Which lines in the records below contain the word "none"? Report each of them.

Provided records »
- Opening Delimiter -
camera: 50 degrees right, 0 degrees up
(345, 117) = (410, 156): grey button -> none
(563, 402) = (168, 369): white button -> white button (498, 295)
- Closing Delimiter -
- Opening Delimiter -
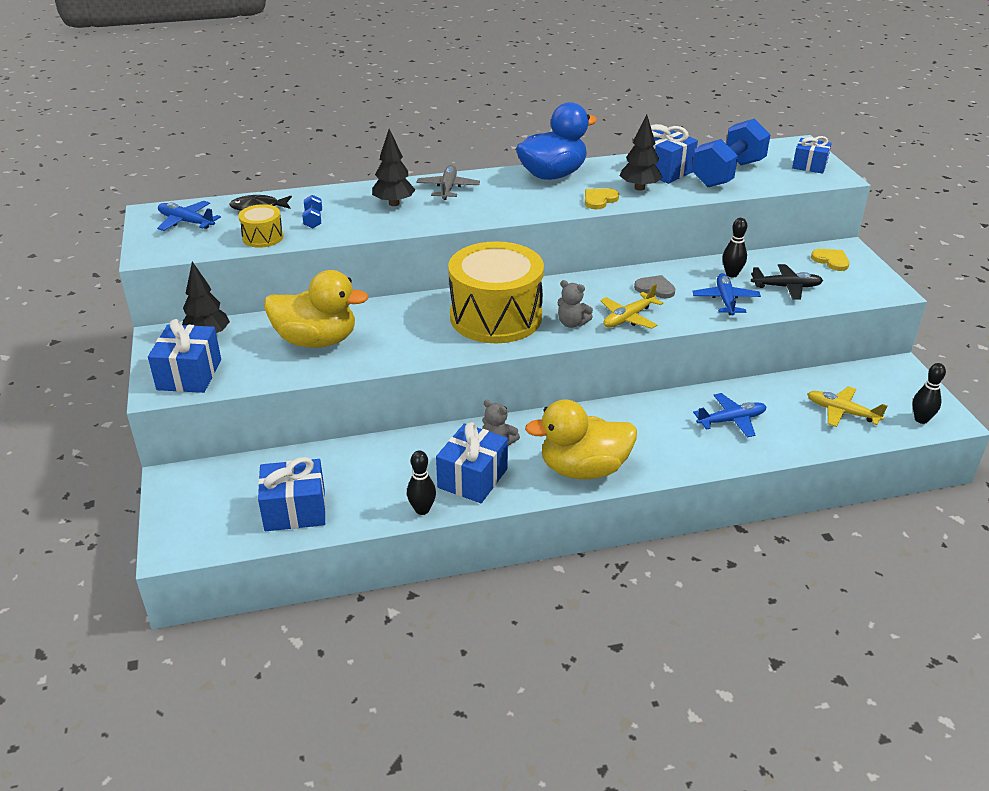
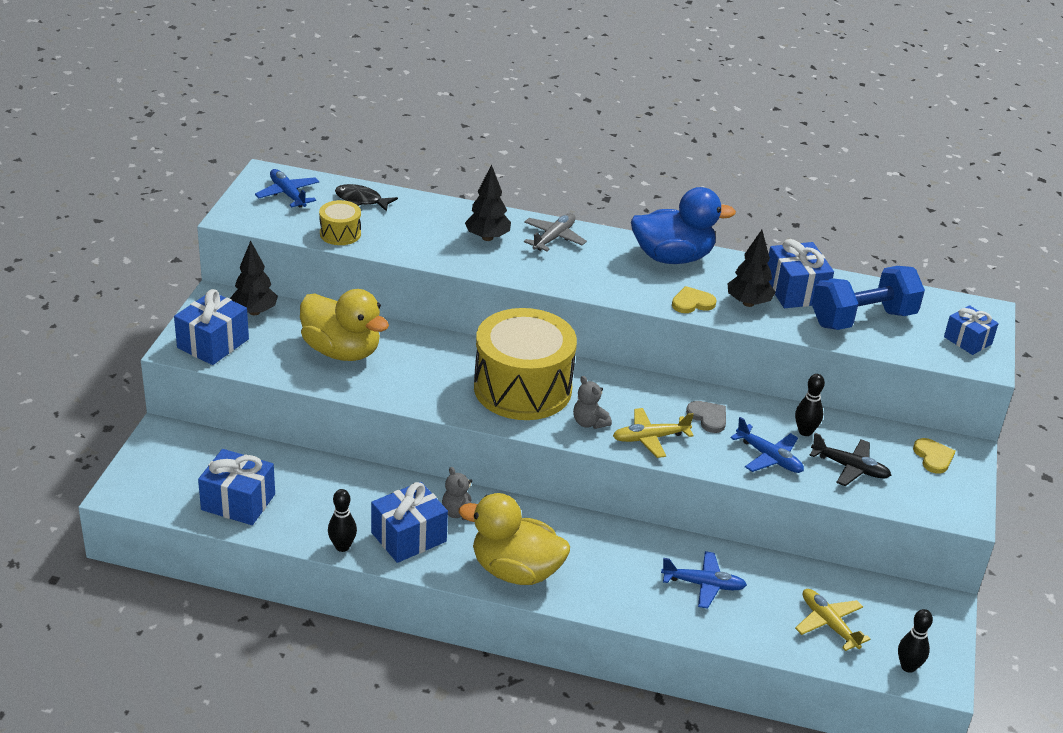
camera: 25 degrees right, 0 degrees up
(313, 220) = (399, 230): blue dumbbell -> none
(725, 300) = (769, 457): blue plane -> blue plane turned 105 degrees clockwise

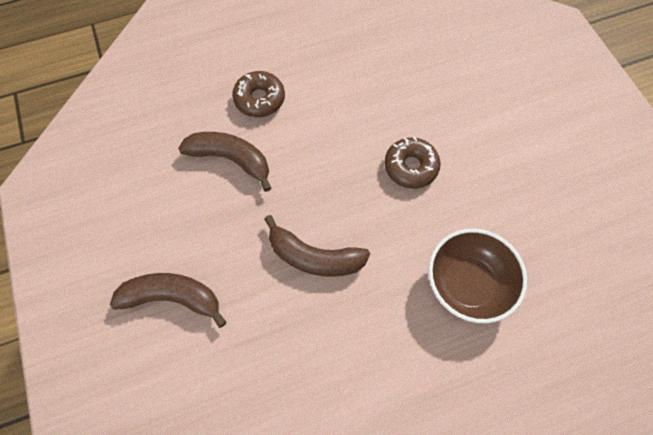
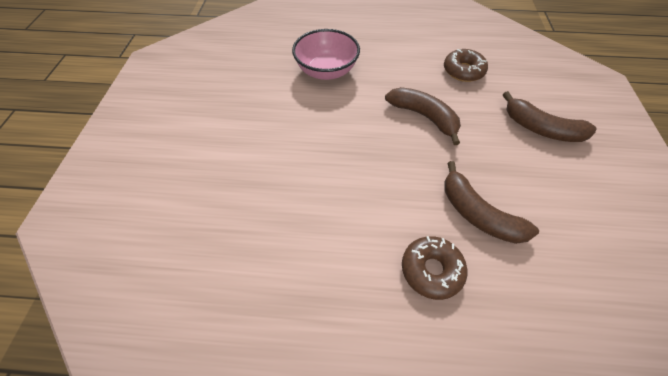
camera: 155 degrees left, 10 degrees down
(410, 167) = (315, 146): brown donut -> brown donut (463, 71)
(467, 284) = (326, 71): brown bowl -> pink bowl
- Closing Delimiter -
Reply to the exercise »
(345, 117) = (410, 156): grey button -> none
(313, 220) = (399, 230): blue dumbbell -> none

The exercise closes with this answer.